(Provided records begins)

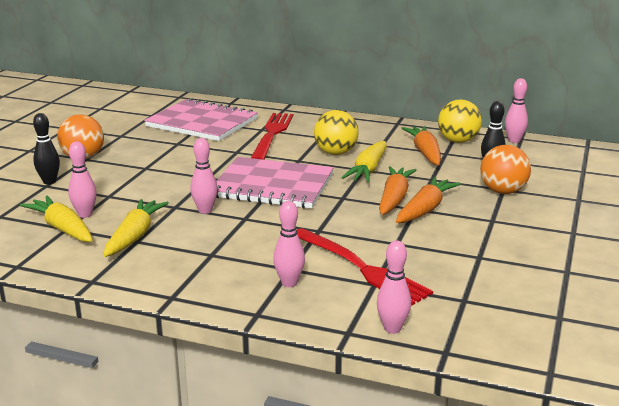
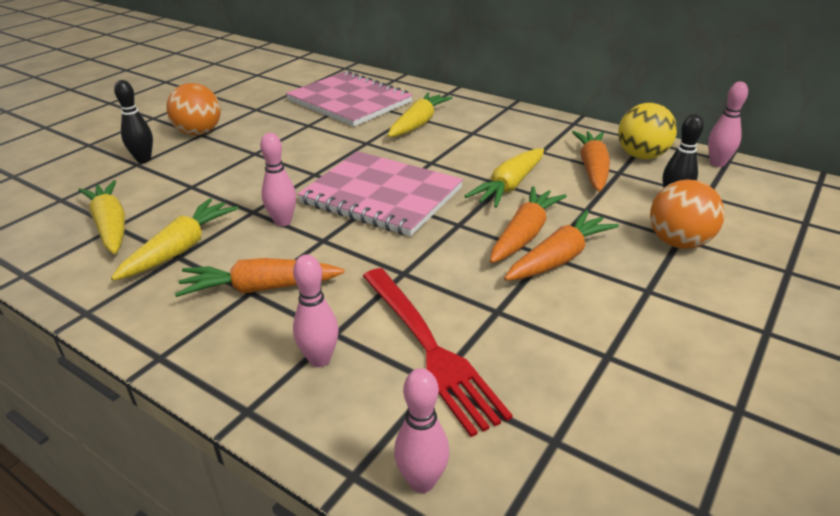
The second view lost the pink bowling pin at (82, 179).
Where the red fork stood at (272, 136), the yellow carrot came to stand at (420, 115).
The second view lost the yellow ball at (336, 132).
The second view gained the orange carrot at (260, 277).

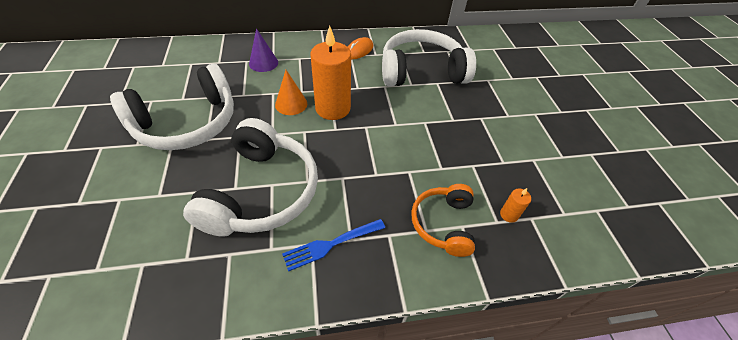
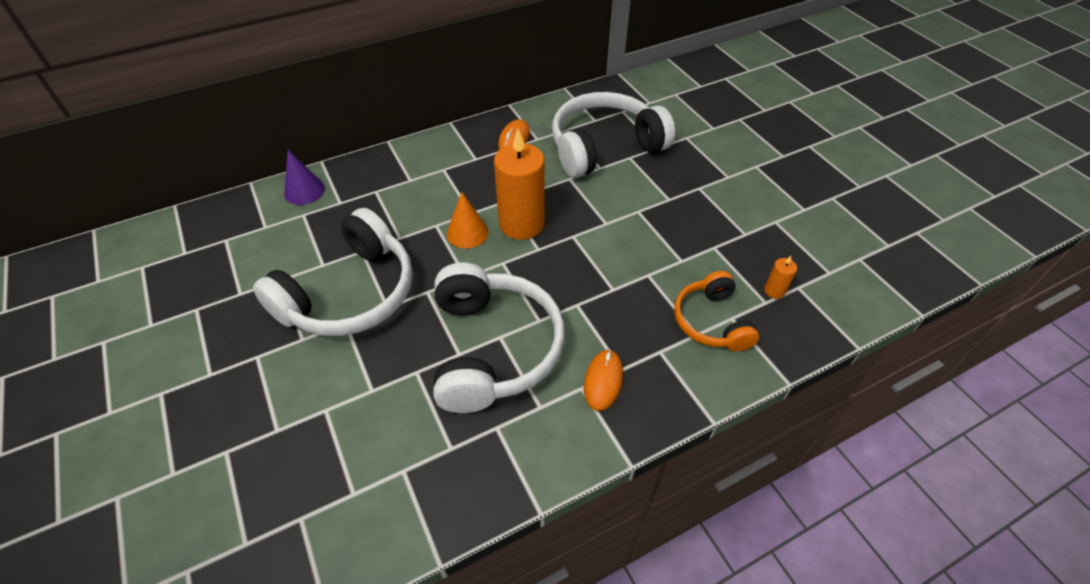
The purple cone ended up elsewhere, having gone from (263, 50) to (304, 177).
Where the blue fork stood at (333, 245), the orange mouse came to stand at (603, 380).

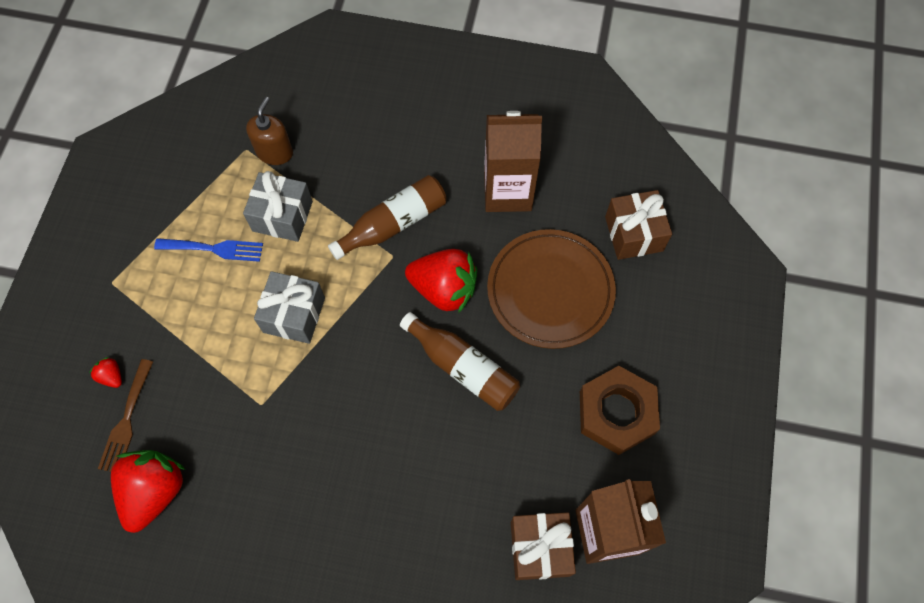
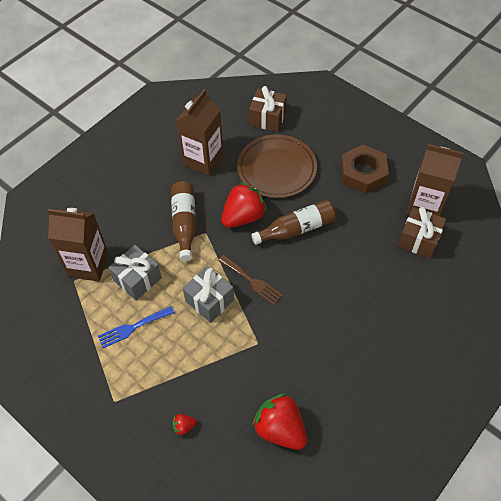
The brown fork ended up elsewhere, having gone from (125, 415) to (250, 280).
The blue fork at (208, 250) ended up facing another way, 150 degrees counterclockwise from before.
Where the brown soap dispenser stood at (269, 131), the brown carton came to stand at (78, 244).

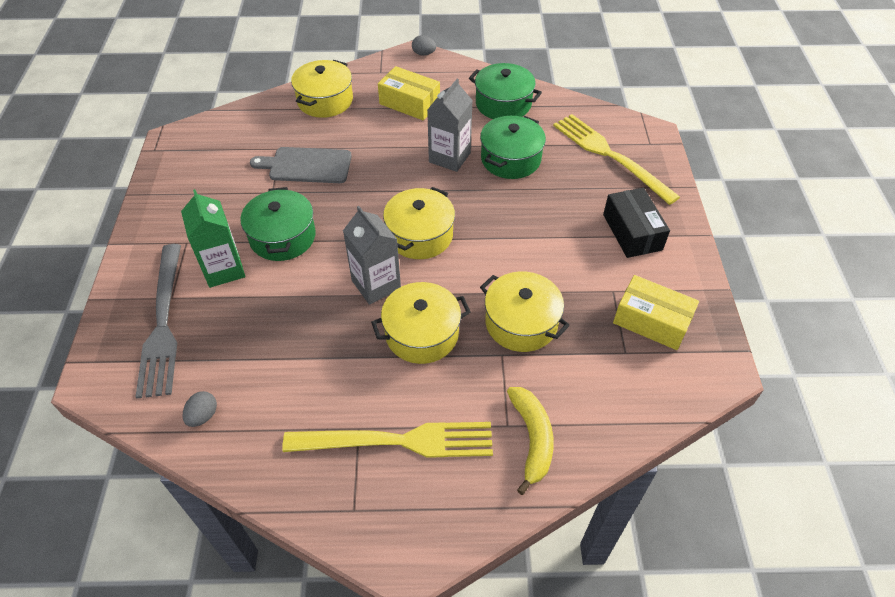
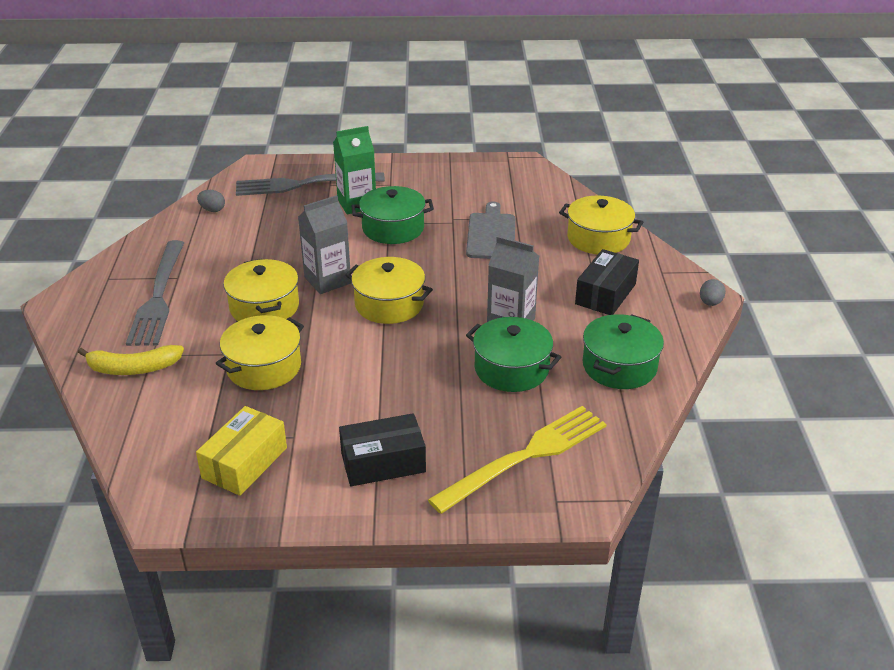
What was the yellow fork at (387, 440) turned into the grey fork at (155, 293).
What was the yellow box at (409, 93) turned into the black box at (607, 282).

(Provided records ends)

Task details >>
Drop the images and quote the entries word for word.

Result for this exercise >>
The second view lost the pink bowling pin at (82, 179).
Where the red fork stood at (272, 136), the yellow carrot came to stand at (420, 115).
The second view lost the yellow ball at (336, 132).
The second view gained the orange carrot at (260, 277).

The purple cone ended up elsewhere, having gone from (263, 50) to (304, 177).
Where the blue fork stood at (333, 245), the orange mouse came to stand at (603, 380).

The brown fork ended up elsewhere, having gone from (125, 415) to (250, 280).
The blue fork at (208, 250) ended up facing another way, 150 degrees counterclockwise from before.
Where the brown soap dispenser stood at (269, 131), the brown carton came to stand at (78, 244).

What was the yellow fork at (387, 440) turned into the grey fork at (155, 293).
What was the yellow box at (409, 93) turned into the black box at (607, 282).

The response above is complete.